* WHAT THE TASK ASKS *
Each record must be retyped word for word.

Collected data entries
——
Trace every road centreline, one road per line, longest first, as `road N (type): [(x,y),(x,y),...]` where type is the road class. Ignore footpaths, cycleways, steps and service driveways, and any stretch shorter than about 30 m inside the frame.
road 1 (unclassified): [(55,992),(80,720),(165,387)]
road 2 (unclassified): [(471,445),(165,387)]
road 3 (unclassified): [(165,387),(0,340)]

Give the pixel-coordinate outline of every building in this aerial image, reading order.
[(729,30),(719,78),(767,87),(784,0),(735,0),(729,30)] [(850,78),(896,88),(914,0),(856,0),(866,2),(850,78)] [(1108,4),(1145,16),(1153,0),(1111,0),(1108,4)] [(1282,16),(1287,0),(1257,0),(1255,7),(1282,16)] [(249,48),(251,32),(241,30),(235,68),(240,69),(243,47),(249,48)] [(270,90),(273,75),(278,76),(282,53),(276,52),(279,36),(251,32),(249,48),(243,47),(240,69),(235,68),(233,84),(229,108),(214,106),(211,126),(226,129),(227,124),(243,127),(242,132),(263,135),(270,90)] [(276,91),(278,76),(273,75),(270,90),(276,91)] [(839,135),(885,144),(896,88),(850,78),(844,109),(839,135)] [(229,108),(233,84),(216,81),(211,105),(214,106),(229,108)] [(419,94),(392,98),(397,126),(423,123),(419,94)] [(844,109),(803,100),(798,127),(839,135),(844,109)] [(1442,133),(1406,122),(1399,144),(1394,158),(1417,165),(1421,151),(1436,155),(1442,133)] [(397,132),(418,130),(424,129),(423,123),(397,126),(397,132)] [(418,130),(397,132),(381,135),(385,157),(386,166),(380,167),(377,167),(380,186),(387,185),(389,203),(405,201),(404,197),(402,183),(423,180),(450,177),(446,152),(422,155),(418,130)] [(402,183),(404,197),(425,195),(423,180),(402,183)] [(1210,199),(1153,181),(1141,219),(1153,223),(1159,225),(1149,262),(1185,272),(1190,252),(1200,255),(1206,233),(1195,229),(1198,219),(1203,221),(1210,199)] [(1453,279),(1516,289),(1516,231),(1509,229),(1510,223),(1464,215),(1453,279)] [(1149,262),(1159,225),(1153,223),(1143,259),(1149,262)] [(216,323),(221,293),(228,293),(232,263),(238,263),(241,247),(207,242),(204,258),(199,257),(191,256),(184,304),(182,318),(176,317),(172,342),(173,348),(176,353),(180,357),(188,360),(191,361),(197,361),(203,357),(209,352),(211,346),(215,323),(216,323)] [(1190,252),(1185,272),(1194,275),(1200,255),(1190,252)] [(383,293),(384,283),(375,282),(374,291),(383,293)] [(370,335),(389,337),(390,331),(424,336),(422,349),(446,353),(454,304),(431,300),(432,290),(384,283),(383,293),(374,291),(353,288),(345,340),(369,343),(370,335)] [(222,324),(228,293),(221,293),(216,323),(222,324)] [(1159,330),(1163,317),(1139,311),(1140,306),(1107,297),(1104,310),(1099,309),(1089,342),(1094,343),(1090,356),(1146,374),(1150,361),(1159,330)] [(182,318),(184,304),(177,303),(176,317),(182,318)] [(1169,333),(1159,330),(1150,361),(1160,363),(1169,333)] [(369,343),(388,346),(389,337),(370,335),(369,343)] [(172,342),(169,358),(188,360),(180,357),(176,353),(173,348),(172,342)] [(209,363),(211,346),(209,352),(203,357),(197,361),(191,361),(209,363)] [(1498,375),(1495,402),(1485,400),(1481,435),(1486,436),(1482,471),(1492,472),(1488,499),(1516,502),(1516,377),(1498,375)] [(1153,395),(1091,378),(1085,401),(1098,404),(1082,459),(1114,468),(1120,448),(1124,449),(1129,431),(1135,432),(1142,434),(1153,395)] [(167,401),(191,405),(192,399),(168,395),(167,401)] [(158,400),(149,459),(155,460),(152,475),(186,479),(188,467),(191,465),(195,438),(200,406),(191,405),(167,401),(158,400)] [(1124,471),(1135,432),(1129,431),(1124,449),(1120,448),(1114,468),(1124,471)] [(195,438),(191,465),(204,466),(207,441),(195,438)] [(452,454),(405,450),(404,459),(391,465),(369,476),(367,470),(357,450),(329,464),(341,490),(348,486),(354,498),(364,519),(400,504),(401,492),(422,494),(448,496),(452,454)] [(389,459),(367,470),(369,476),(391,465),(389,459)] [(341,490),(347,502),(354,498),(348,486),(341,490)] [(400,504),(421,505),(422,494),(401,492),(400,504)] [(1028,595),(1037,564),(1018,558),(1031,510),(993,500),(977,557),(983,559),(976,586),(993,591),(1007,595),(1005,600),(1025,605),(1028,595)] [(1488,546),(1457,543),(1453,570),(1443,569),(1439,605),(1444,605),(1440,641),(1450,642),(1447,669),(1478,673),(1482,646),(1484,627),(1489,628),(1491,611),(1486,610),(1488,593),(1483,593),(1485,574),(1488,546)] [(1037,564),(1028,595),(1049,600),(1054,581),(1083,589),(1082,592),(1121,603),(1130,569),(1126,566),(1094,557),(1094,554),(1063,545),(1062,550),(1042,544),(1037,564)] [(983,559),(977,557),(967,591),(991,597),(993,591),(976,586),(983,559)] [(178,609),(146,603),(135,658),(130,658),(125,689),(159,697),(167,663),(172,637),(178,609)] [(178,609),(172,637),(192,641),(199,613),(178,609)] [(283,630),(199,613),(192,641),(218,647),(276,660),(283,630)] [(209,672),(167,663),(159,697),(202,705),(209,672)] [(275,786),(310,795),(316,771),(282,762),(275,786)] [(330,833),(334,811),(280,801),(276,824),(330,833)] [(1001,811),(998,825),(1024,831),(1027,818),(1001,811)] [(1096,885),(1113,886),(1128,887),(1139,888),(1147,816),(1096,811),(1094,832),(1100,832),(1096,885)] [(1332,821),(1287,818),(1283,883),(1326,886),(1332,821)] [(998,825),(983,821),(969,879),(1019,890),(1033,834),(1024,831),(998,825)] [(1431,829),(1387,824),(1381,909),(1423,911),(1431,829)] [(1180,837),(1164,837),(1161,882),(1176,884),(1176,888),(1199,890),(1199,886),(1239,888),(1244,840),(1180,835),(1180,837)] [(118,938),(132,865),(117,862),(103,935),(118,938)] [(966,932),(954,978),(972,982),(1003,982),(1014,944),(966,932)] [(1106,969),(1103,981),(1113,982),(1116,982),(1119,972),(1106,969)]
——
* ANSWER SPACE *
Trace every road centreline, one road per line, longest first, as `road N (type): [(x,y),(x,y),...]` where type is the road class. Ignore footpaths, cycleways, steps and service driveways, and any stretch shorter than about 30 m inside the frame.
road 1 (unclassified): [(55,992),(80,720),(165,387)]
road 2 (unclassified): [(471,445),(165,387)]
road 3 (unclassified): [(165,387),(0,340)]

Give the pixel-coordinate outline of every building in this aerial image, reading order.
[(729,30),(719,78),(767,87),(784,0),(735,0),(729,30)] [(850,78),(896,88),(914,0),(856,0),(866,2),(850,78)] [(1108,4),(1145,16),(1153,0),(1111,0),(1108,4)] [(1282,16),(1287,0),(1257,0),(1255,7),(1282,16)] [(249,48),(251,32),(241,30),(235,68),(240,69),(243,47),(249,48)] [(270,90),(273,75),(278,76),(282,53),(276,52),(279,36),(251,32),(249,48),(243,47),(240,69),(235,68),(233,84),(229,108),(214,106),(211,126),(226,129),(227,124),(243,127),(242,132),(263,135),(270,90)] [(276,91),(278,76),(273,75),(270,90),(276,91)] [(839,135),(885,144),(896,88),(850,78),(844,109),(839,135)] [(229,108),(233,84),(216,81),(211,105),(214,106),(229,108)] [(419,94),(392,98),(397,126),(423,123),(419,94)] [(844,109),(803,100),(798,127),(839,135),(844,109)] [(1442,133),(1406,122),(1399,144),(1394,158),(1417,165),(1421,151),(1436,155),(1442,133)] [(397,132),(418,130),(424,129),(423,123),(397,126),(397,132)] [(418,130),(397,132),(381,135),(385,157),(386,166),(380,167),(377,167),(380,186),(387,185),(389,203),(405,201),(404,197),(402,183),(423,180),(450,177),(446,152),(422,155),(418,130)] [(402,183),(404,197),(425,195),(423,180),(402,183)] [(1210,199),(1153,181),(1141,219),(1153,223),(1159,225),(1149,262),(1185,272),(1190,252),(1200,255),(1206,233),(1195,229),(1198,219),(1203,221),(1210,199)] [(1453,279),(1516,289),(1516,231),(1509,229),(1510,223),(1464,215),(1453,279)] [(1149,262),(1159,225),(1153,223),(1143,259),(1149,262)] [(216,323),(221,293),(228,293),(232,263),(238,263),(241,247),(207,242),(204,258),(199,257),(191,256),(184,304),(182,318),(176,317),(172,342),(173,348),(176,353),(180,357),(188,360),(191,361),(197,361),(203,357),(209,352),(211,346),(215,323),(216,323)] [(1190,252),(1185,272),(1194,275),(1200,255),(1190,252)] [(383,293),(384,283),(375,282),(374,291),(383,293)] [(370,335),(389,337),(390,331),(424,336),(422,349),(446,353),(454,304),(431,300),(432,290),(384,283),(383,293),(374,291),(353,288),(345,340),(369,343),(370,335)] [(222,324),(228,293),(221,293),(216,323),(222,324)] [(1159,330),(1163,317),(1139,311),(1140,306),(1107,297),(1104,310),(1099,309),(1089,342),(1094,343),(1090,356),(1146,374),(1150,361),(1159,330)] [(182,318),(184,304),(177,303),(176,317),(182,318)] [(1169,333),(1159,330),(1150,361),(1160,363),(1169,333)] [(369,343),(388,346),(389,337),(370,335),(369,343)] [(172,342),(169,358),(188,360),(180,357),(176,353),(173,348),(172,342)] [(209,363),(211,346),(209,352),(203,357),(197,361),(191,361),(209,363)] [(1498,375),(1495,402),(1485,400),(1481,435),(1486,436),(1482,471),(1492,472),(1488,499),(1516,502),(1516,377),(1498,375)] [(1153,395),(1091,378),(1085,401),(1098,404),(1082,459),(1114,468),(1120,448),(1124,449),(1129,431),(1135,432),(1142,434),(1153,395)] [(167,401),(191,405),(192,399),(168,395),(167,401)] [(158,400),(149,459),(155,460),(152,475),(186,479),(188,467),(191,465),(195,438),(200,406),(191,405),(167,401),(158,400)] [(1124,471),(1135,432),(1129,431),(1124,449),(1120,448),(1114,468),(1124,471)] [(195,438),(191,465),(204,466),(207,441),(195,438)] [(452,454),(405,450),(404,459),(391,465),(369,476),(367,470),(357,450),(329,464),(341,490),(348,486),(354,498),(364,519),(400,504),(401,492),(422,494),(448,496),(452,454)] [(389,459),(367,470),(369,476),(391,465),(389,459)] [(341,490),(347,502),(354,498),(348,486),(341,490)] [(400,504),(421,505),(422,494),(401,492),(400,504)] [(1028,595),(1037,564),(1018,558),(1031,510),(993,500),(977,557),(983,559),(976,586),(993,591),(1007,595),(1005,600),(1025,605),(1028,595)] [(1488,546),(1457,543),(1453,570),(1443,569),(1439,605),(1444,605),(1440,641),(1450,642),(1447,669),(1478,673),(1482,646),(1484,627),(1489,628),(1491,611),(1486,610),(1488,593),(1483,593),(1485,574),(1488,546)] [(1037,564),(1028,595),(1049,600),(1054,581),(1083,589),(1082,592),(1121,603),(1130,569),(1126,566),(1094,557),(1094,554),(1063,545),(1062,550),(1042,544),(1037,564)] [(983,559),(977,557),(967,591),(991,597),(993,591),(976,586),(983,559)] [(178,609),(146,603),(135,658),(130,658),(125,689),(159,697),(167,663),(172,637),(178,609)] [(178,609),(172,637),(192,641),(199,613),(178,609)] [(283,630),(199,613),(192,641),(218,647),(276,660),(283,630)] [(209,672),(167,663),(159,697),(202,705),(209,672)] [(275,786),(310,795),(316,771),(282,762),(275,786)] [(330,833),(334,811),(280,801),(276,824),(330,833)] [(1001,811),(998,825),(1024,831),(1027,818),(1001,811)] [(1096,885),(1113,886),(1128,887),(1139,888),(1147,816),(1096,811),(1094,832),(1100,832),(1096,885)] [(1332,821),(1287,818),(1283,883),(1326,886),(1332,821)] [(998,825),(983,821),(969,879),(1019,890),(1033,834),(1024,831),(998,825)] [(1431,829),(1387,824),(1381,909),(1423,911),(1431,829)] [(1180,837),(1164,837),(1161,882),(1176,884),(1176,888),(1199,890),(1199,886),(1239,888),(1244,840),(1180,835),(1180,837)] [(118,938),(132,865),(117,862),(103,935),(118,938)] [(966,932),(954,978),(972,982),(1003,982),(1014,944),(966,932)] [(1106,969),(1103,981),(1113,982),(1116,982),(1119,972),(1106,969)]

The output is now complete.